[Object state comparisons]
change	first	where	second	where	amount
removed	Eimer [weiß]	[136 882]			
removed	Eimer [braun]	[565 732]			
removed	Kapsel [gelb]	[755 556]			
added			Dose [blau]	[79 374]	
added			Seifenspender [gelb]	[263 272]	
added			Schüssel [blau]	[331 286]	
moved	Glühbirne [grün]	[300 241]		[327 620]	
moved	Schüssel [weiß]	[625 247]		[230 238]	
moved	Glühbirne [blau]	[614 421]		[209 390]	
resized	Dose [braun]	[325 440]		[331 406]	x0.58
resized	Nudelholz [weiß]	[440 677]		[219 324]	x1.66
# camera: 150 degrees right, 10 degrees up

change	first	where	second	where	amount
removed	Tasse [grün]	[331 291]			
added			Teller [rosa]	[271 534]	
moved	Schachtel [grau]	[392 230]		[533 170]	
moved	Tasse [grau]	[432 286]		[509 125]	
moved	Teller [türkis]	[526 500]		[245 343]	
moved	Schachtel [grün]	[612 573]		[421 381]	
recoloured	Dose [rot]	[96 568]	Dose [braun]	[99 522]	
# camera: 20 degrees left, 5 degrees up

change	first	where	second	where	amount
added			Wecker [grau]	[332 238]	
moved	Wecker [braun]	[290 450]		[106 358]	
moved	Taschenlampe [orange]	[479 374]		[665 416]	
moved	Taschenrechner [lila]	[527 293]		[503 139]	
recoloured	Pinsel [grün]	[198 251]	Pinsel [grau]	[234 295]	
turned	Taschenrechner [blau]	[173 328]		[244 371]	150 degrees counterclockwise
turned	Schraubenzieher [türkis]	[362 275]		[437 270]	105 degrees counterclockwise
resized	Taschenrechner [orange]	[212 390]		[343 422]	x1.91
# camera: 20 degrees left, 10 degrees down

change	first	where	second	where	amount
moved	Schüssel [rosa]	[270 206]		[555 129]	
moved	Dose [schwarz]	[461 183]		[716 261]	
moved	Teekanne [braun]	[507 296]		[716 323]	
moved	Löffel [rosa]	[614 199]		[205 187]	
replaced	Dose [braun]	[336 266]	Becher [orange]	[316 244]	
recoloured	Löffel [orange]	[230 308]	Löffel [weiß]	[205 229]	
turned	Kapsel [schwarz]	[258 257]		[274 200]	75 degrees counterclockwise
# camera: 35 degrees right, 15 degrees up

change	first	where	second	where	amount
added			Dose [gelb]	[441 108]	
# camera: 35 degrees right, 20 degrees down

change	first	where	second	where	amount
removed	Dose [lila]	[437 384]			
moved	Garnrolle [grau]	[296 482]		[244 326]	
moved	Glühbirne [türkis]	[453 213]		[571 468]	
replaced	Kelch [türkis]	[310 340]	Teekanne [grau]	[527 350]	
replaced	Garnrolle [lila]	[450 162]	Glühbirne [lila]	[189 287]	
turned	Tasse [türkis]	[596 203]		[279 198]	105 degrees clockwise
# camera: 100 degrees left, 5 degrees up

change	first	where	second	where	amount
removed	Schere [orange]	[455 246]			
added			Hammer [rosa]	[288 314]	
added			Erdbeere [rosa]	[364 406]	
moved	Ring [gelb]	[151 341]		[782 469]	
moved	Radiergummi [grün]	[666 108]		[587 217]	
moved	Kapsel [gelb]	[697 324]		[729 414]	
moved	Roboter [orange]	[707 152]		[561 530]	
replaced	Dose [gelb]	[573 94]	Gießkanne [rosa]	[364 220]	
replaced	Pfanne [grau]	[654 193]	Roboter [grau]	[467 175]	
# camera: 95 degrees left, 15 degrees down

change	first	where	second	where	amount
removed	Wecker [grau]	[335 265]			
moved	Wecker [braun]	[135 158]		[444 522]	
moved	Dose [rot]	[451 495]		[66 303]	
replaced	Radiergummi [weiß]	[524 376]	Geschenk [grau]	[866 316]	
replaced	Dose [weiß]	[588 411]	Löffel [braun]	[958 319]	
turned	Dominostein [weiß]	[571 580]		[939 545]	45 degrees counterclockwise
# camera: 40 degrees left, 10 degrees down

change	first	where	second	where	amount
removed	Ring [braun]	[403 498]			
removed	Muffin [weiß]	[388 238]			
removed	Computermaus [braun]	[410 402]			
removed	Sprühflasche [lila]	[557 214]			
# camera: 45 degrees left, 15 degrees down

__WORK REQUEST__. Retype the records exactly.

__SOLUTION TO THIS TASK__.
change	first	where	second	where	amount
removed	Eimer [weiß]	[136 882]			
removed	Eimer [braun]	[565 732]			
removed	Kapsel [gelb]	[755 556]			
added			Dose [blau]	[79 374]	
added			Seifenspender [gelb]	[263 272]	
added			Schüssel [blau]	[331 286]	
moved	Glühbirne [grün]	[300 241]		[327 620]	
moved	Schüssel [weiß]	[625 247]		[230 238]	
moved	Glühbirne [blau]	[614 421]		[209 390]	
resized	Dose [braun]	[325 440]		[331 406]	x0.58
resized	Nudelholz [weiß]	[440 677]		[219 324]	x1.66
# camera: 150 degrees right, 10 degrees up

change	first	where	second	where	amount
removed	Tasse [grün]	[331 291]			
added			Teller [rosa]	[271 534]	
moved	Schachtel [grau]	[392 230]		[533 170]	
moved	Tasse [grau]	[432 286]		[509 125]	
moved	Teller [türkis]	[526 500]		[245 343]	
moved	Schachtel [grün]	[612 573]		[421 381]	
recoloured	Dose [rot]	[96 568]	Dose [braun]	[99 522]	
# camera: 20 degrees left, 5 degrees up

change	first	where	second	where	amount
added			Wecker [grau]	[332 238]	
moved	Wecker [braun]	[290 450]		[106 358]	
moved	Taschenlampe [orange]	[479 374]		[665 416]	
moved	Taschenrechner [lila]	[527 293]		[503 139]	
recoloured	Pinsel [grün]	[198 251]	Pinsel [grau]	[234 295]	
turned	Taschenrechner [blau]	[173 328]		[244 371]	150 degrees counterclockwise
turned	Schraubenzieher [türkis]	[362 275]		[437 270]	105 degrees counterclockwise
resized	Taschenrechner [orange]	[212 390]		[343 422]	x1.91
# camera: 20 degrees left, 10 degrees down

change	first	where	second	where	amount
moved	Schüssel [rosa]	[270 206]		[555 129]	
moved	Dose [schwarz]	[461 183]		[716 261]	
moved	Teekanne [braun]	[507 296]		[716 323]	
moved	Löffel [rosa]	[614 199]		[205 187]	
replaced	Dose [braun]	[336 266]	Becher [orange]	[316 244]	
recoloured	Löffel [orange]	[230 308]	Löffel [weiß]	[205 229]	
turned	Kapsel [schwarz]	[258 257]		[274 200]	75 degrees counterclockwise
# camera: 35 degrees right, 15 degrees up

change	first	where	second	where	amount
added			Dose [gelb]	[441 108]	
# camera: 35 degrees right, 20 degrees down

change	first	where	second	where	amount
removed	Dose [lila]	[437 384]			
moved	Garnrolle [grau]	[296 482]		[244 326]	
moved	Glühbirne [türkis]	[453 213]		[571 468]	
replaced	Kelch [türkis]	[310 340]	Teekanne [grau]	[527 350]	
replaced	Garnrolle [lila]	[450 162]	Glühbirne [lila]	[189 287]	
turned	Tasse [türkis]	[596 203]		[279 198]	105 degrees clockwise
# camera: 100 degrees left, 5 degrees up

change	first	where	second	where	amount
removed	Schere [orange]	[455 246]			
added			Hammer [rosa]	[288 314]	
added			Erdbeere [rosa]	[364 406]	
moved	Ring [gelb]	[151 341]		[782 469]	
moved	Radiergummi [grün]	[666 108]		[587 217]	
moved	Kapsel [gelb]	[697 324]		[729 414]	
moved	Roboter [orange]	[707 152]		[561 530]	
replaced	Dose [gelb]	[573 94]	Gießkanne [rosa]	[364 220]	
replaced	Pfanne [grau]	[654 193]	Roboter [grau]	[467 175]	
# camera: 95 degrees left, 15 degrees down

change	first	where	second	where	amount
removed	Wecker [grau]	[335 265]			
moved	Wecker [braun]	[135 158]		[444 522]	
moved	Dose [rot]	[451 495]		[66 303]	
replaced	Radiergummi [weiß]	[524 376]	Geschenk [grau]	[866 316]	
replaced	Dose [weiß]	[588 411]	Löffel [braun]	[958 319]	
turned	Dominostein [weiß]	[571 580]		[939 545]	45 degrees counterclockwise
# camera: 40 degrees left, 10 degrees down

change	first	where	second	where	amount
removed	Ring [braun]	[403 498]			
removed	Muffin [weiß]	[388 238]			
removed	Computermaus [braun]	[410 402]			
removed	Sprühflasche [lila]	[557 214]			
# camera: 45 degrees left, 15 degrees down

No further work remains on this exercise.